**WHAT YOU SHOULD DO**
Images are not part of the copy; transcribe all the data exactly.

**DATA SECTION**

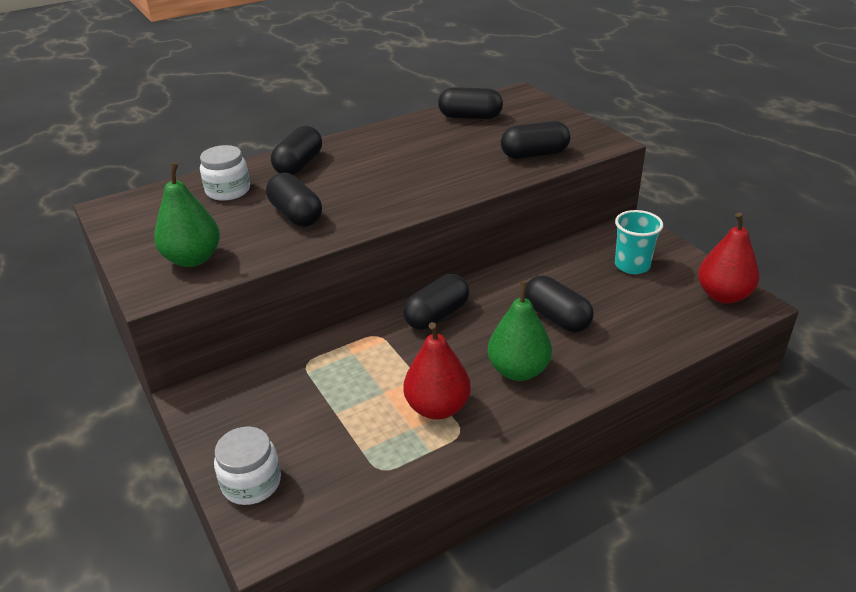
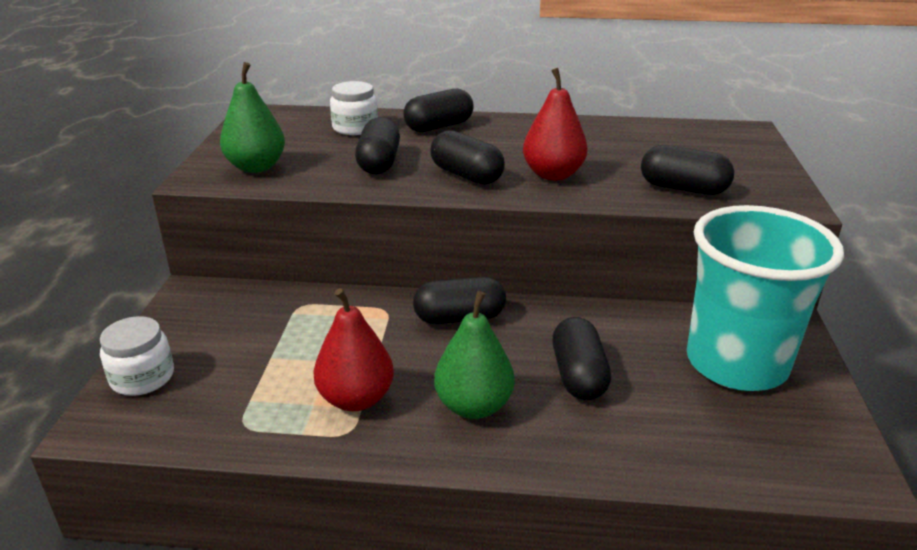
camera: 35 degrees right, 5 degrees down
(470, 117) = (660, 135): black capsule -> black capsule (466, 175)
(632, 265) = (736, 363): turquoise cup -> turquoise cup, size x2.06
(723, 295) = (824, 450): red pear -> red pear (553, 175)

**RESULT OF THIS TASK**
camera: 35 degrees right, 5 degrees down
(470, 117) = (660, 135): black capsule -> black capsule (466, 175)
(632, 265) = (736, 363): turquoise cup -> turquoise cup, size x2.06
(723, 295) = (824, 450): red pear -> red pear (553, 175)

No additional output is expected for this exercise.